**Problem:**
Among the entries below, find the lines with the word "yellow" and return them.
== Given records
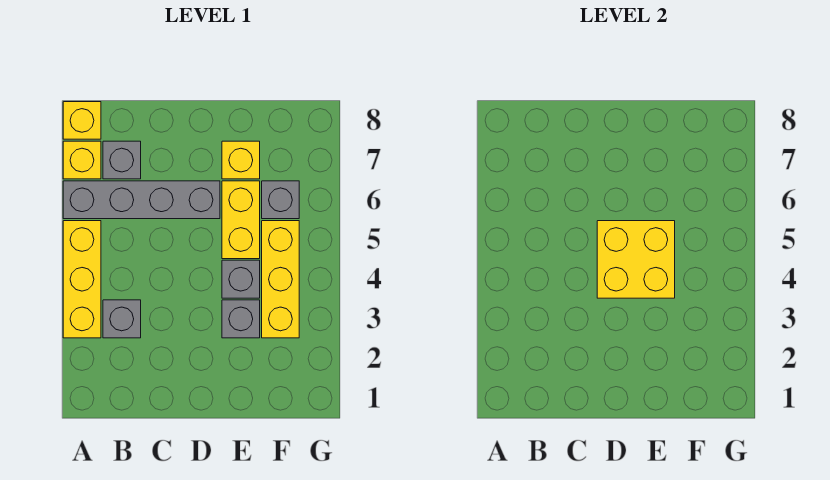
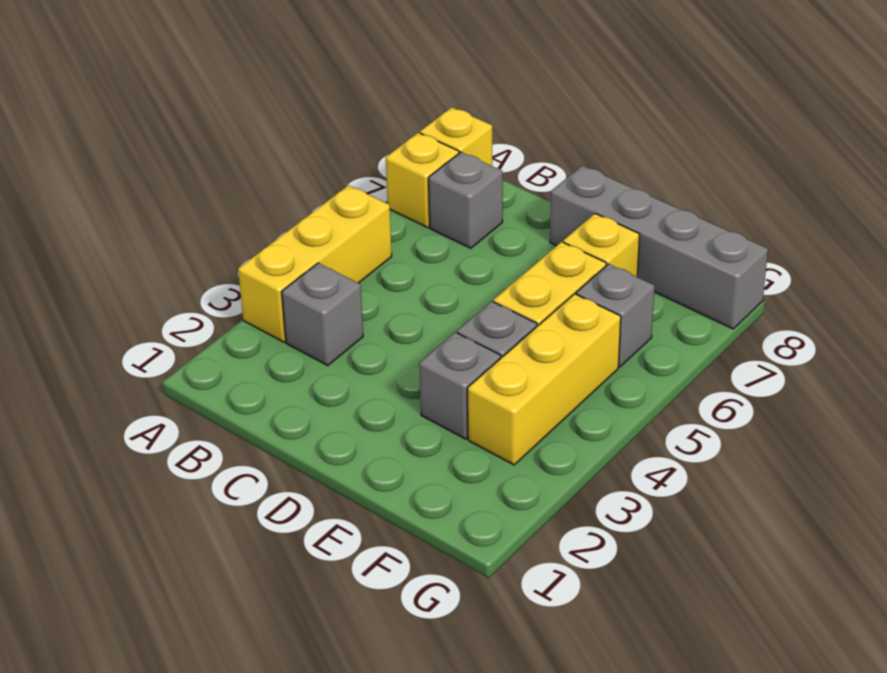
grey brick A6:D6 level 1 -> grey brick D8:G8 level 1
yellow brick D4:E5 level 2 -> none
====
== Given records
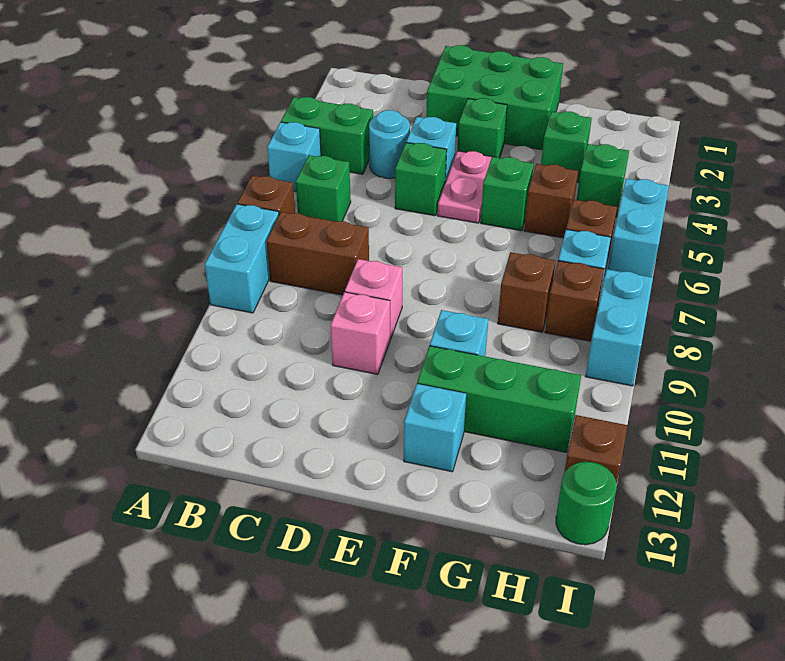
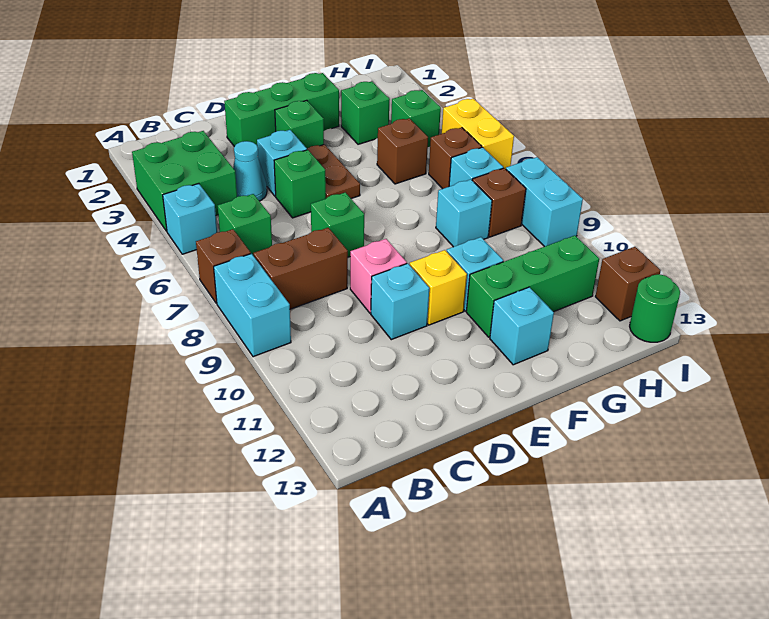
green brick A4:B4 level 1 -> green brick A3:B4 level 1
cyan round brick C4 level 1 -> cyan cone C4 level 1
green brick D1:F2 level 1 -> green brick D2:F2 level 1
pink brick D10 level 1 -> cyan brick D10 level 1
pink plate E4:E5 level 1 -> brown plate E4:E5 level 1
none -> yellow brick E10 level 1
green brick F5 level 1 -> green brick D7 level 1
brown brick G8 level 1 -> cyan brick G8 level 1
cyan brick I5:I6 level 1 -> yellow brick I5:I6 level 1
====
== Given records
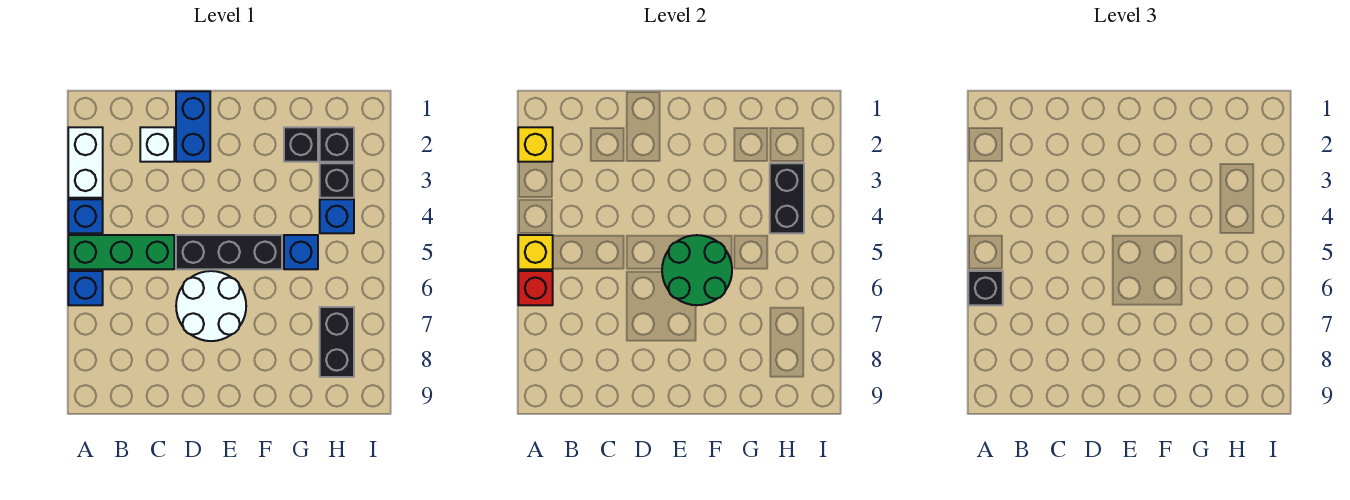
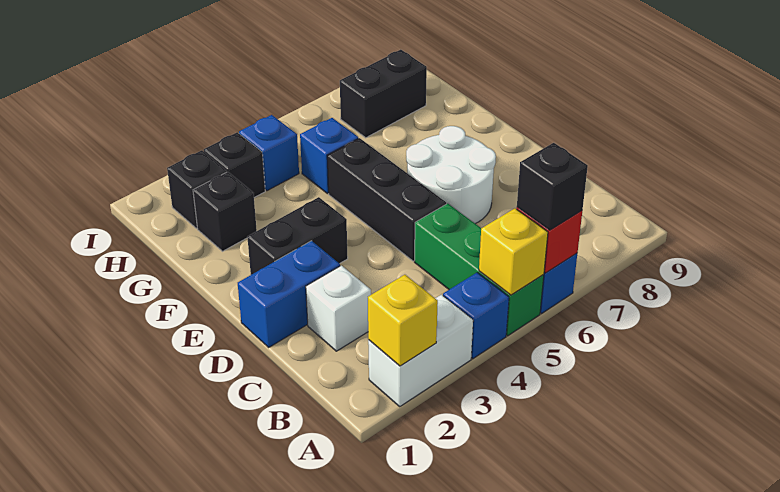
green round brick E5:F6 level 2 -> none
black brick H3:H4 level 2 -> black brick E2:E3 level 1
====
**Solution to the exercise:**
yellow brick D4:E5 level 2 -> none
none -> yellow brick E10 level 1
cyan brick I5:I6 level 1 -> yellow brick I5:I6 level 1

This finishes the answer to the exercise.